Would you give the entries again word for word, with no pictures in the copy?

········

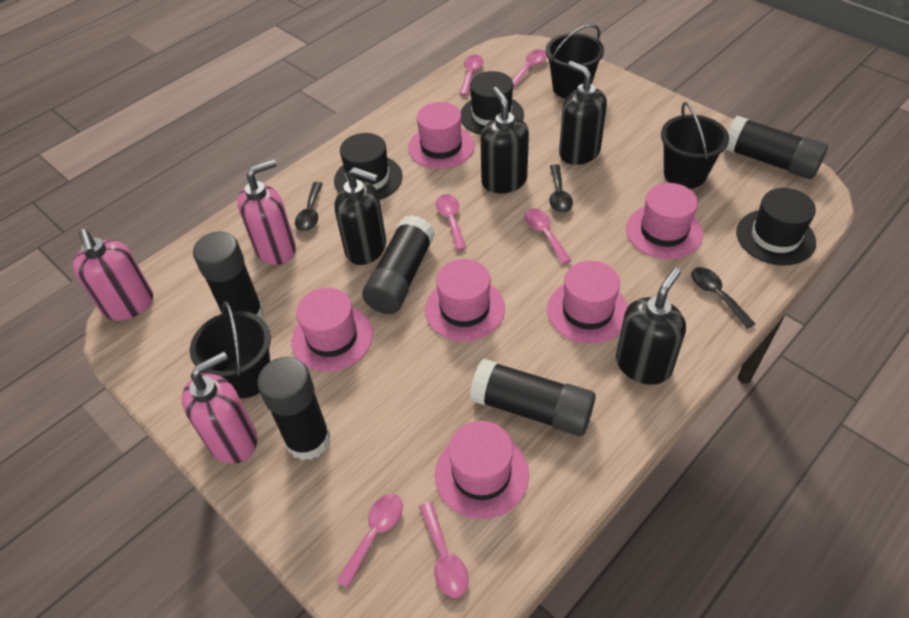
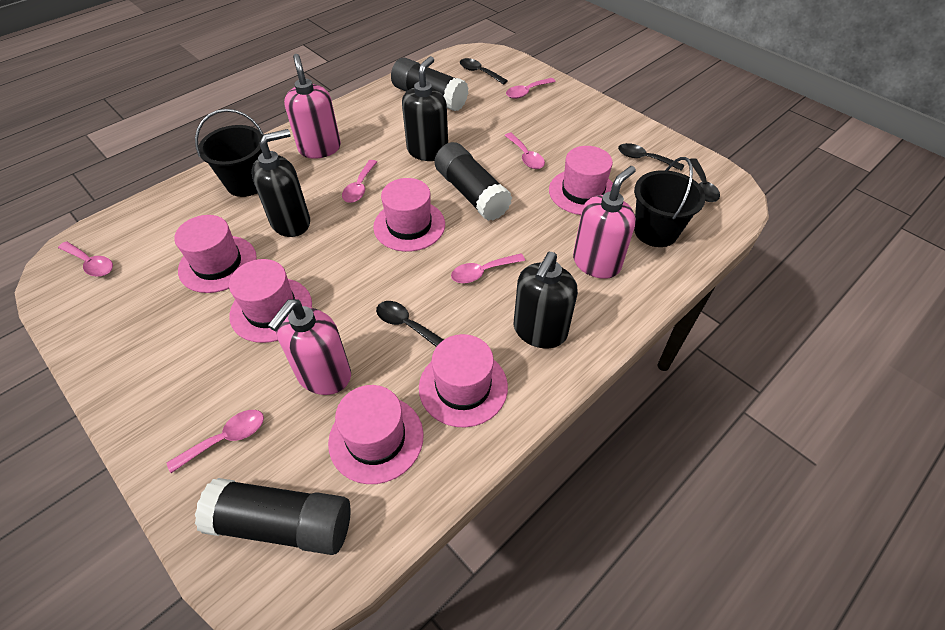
black bucket: 3 -> 2
black glue stick: 5 -> 3
black hat: 3 -> 0
black soap dispenser: 4 -> 3
black spoon: 3 -> 4

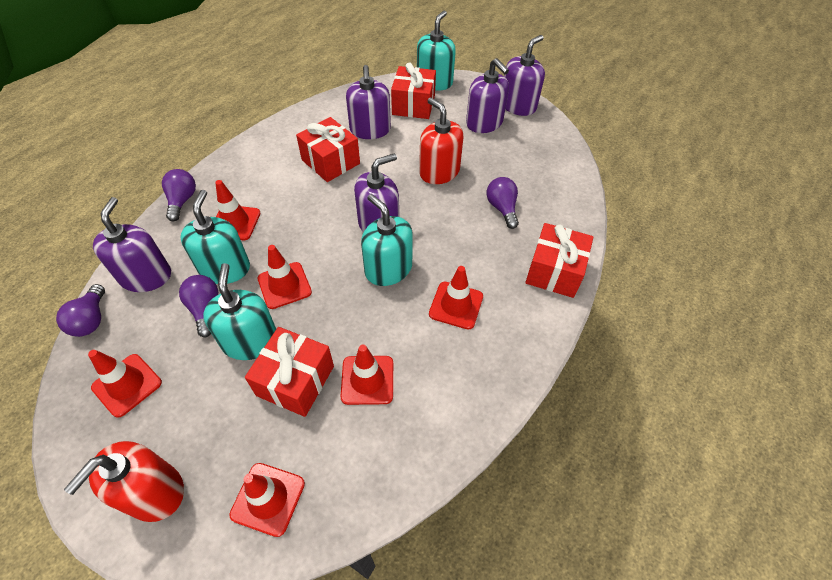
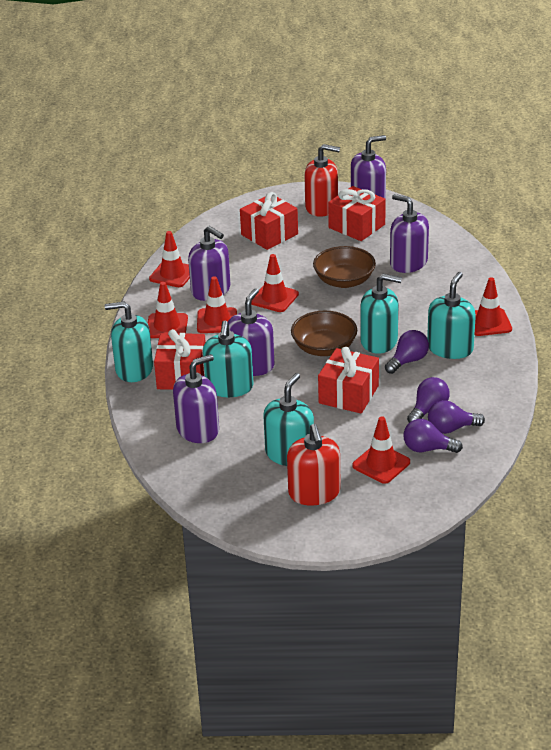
brown bowl: 0 -> 2
turquoise soap dispenser: 4 -> 5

········

● Task solution:
black bucket: 3 -> 2
black glue stick: 5 -> 3
black hat: 3 -> 0
black soap dispenser: 4 -> 3
black spoon: 3 -> 4

brown bowl: 0 -> 2
turquoise soap dispenser: 4 -> 5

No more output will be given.